__Exercise objective__. Please return every line below that contains the string "kern", treating uppercase and lowercase letters as different.

__Extracted material__.

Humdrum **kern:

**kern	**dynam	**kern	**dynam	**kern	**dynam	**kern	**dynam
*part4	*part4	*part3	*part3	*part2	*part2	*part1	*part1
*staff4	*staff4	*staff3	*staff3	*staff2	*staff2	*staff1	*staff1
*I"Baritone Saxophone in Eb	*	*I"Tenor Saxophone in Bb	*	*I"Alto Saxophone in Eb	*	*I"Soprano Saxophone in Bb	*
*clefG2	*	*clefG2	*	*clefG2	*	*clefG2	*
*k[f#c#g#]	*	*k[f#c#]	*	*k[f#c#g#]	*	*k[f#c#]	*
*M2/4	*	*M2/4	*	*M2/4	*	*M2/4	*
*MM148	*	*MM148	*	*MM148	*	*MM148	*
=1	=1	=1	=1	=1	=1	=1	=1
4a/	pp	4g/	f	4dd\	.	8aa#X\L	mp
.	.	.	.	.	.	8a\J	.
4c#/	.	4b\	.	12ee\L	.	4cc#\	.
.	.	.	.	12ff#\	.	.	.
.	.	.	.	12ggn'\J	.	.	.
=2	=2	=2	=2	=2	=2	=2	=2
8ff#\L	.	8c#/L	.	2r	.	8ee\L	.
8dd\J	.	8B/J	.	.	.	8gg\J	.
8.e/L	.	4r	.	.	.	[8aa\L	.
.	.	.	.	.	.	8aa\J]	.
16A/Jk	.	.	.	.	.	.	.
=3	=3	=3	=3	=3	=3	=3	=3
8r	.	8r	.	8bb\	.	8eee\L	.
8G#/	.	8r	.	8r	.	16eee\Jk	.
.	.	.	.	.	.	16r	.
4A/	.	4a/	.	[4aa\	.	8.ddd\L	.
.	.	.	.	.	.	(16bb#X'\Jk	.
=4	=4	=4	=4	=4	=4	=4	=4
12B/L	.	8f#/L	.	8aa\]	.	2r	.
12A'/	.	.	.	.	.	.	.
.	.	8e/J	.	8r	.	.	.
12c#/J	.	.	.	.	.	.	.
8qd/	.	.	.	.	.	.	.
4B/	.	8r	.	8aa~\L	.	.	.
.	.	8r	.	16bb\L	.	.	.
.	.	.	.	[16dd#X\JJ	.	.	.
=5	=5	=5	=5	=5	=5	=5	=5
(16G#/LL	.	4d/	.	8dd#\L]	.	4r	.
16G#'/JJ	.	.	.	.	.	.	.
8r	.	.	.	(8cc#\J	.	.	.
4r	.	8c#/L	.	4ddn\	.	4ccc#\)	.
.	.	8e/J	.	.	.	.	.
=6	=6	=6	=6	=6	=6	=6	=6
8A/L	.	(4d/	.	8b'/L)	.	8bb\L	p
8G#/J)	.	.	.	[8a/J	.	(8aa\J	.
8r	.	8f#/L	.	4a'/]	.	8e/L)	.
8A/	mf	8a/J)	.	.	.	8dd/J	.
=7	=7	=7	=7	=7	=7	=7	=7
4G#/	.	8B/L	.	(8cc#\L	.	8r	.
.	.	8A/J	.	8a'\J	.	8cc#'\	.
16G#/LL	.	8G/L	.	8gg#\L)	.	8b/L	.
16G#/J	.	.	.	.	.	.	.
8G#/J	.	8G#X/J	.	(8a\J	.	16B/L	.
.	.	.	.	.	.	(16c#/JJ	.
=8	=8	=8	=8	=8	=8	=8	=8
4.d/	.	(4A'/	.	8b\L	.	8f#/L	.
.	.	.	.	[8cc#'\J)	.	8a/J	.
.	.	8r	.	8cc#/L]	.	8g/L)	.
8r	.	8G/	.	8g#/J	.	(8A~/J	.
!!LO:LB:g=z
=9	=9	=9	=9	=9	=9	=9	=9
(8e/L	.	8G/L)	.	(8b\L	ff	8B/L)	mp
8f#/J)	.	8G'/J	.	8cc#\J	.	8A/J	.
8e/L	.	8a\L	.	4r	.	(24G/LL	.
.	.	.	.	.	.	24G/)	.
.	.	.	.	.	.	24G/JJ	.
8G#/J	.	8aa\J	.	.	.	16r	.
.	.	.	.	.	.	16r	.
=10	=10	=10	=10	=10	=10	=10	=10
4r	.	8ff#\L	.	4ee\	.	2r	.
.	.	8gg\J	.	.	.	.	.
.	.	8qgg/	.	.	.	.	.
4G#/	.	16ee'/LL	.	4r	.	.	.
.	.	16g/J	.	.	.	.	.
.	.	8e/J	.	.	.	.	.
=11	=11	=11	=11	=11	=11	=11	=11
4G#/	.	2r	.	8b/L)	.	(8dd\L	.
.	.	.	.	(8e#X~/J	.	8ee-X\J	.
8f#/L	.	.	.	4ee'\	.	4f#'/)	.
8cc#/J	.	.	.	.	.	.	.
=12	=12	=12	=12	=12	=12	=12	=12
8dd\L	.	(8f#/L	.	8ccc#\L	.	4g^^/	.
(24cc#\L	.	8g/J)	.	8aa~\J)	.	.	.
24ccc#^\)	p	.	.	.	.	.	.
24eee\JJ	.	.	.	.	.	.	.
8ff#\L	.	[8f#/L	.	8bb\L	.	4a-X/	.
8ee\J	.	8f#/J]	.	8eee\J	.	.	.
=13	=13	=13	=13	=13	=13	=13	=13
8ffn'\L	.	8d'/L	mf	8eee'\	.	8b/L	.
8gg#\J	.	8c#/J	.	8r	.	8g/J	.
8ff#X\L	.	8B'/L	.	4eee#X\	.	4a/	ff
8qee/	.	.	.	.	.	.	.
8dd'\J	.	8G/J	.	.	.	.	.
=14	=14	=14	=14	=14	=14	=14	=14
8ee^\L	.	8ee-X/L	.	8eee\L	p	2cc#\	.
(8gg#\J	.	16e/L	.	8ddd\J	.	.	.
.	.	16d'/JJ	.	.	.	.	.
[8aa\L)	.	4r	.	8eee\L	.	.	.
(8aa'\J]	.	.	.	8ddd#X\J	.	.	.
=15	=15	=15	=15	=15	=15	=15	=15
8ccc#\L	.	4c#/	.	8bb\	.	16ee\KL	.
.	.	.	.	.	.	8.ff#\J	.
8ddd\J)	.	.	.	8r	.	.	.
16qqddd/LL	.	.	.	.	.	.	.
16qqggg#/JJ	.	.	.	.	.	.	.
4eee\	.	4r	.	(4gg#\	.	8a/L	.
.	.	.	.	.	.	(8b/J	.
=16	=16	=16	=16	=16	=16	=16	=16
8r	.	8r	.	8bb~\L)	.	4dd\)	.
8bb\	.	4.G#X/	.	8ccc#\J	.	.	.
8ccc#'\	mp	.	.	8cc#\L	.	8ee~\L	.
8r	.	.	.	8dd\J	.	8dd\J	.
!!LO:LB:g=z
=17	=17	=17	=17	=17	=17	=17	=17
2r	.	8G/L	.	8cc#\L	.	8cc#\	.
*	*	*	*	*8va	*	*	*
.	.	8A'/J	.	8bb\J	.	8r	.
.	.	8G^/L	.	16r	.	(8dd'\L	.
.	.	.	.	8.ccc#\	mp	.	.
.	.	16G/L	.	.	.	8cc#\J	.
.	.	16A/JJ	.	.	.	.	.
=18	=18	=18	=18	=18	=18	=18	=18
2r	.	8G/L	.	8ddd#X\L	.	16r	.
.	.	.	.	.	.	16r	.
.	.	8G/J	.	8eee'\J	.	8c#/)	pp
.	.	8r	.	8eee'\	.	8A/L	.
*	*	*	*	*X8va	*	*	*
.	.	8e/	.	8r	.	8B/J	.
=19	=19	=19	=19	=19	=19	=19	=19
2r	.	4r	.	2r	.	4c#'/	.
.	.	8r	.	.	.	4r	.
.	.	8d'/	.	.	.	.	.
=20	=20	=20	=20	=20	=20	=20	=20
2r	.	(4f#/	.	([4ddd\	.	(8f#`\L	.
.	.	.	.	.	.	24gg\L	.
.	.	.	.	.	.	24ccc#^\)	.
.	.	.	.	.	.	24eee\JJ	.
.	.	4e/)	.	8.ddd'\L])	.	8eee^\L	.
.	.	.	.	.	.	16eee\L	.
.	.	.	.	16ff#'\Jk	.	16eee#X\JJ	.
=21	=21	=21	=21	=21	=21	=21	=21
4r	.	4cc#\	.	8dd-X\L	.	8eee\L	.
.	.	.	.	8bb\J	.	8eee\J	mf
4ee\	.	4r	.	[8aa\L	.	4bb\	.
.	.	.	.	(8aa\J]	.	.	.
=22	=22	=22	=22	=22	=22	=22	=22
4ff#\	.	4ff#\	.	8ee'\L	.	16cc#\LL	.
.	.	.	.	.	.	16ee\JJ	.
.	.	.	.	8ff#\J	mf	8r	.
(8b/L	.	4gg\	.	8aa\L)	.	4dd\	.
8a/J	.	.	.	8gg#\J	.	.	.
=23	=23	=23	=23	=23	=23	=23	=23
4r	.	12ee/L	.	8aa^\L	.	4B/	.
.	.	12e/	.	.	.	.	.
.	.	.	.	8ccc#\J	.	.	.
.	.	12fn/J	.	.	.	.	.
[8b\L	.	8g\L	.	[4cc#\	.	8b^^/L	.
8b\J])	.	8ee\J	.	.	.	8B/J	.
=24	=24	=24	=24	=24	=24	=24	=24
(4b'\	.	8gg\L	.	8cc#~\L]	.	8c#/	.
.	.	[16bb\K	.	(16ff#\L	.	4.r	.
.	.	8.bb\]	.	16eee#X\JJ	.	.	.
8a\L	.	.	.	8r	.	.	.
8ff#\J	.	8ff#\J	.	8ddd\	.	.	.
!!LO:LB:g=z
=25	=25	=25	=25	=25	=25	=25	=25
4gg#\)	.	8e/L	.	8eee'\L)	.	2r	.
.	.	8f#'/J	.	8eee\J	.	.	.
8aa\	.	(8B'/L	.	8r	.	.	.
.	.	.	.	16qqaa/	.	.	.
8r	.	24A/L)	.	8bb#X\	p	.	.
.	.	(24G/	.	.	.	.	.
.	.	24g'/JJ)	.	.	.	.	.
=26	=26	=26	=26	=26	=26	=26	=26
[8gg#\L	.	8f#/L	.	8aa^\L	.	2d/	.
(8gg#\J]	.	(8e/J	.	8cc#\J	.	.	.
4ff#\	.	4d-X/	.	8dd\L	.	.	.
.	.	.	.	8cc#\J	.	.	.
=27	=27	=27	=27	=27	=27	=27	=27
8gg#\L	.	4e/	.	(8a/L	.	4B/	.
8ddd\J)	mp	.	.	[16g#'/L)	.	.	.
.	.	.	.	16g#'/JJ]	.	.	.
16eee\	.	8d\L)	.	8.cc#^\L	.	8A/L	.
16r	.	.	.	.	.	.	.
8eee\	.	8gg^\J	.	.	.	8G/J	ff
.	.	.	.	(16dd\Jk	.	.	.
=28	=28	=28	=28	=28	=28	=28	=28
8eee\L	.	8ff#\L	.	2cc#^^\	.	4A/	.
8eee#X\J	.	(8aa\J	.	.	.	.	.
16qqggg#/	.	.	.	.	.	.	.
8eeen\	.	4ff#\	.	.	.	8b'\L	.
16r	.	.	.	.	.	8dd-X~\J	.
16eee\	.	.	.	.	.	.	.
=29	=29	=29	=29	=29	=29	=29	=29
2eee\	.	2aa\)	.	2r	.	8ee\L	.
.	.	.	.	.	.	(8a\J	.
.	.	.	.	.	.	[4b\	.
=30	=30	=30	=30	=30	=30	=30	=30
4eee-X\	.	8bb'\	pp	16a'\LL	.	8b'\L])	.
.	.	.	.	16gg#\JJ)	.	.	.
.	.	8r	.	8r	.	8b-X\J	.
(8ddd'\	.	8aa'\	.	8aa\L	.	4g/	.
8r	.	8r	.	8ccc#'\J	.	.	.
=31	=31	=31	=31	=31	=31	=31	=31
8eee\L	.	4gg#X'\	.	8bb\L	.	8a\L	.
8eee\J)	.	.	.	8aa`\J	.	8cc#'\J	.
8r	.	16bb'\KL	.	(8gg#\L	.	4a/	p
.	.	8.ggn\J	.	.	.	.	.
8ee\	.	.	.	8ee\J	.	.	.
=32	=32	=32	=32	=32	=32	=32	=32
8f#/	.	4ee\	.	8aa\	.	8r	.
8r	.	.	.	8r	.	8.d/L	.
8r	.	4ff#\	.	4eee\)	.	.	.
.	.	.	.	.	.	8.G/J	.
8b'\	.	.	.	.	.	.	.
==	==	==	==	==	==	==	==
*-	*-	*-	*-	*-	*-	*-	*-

__Task result__.
Humdrum **kern:
**kern	**dynam	**kern	**dynam	**kern	**dynam	**kern	**dynam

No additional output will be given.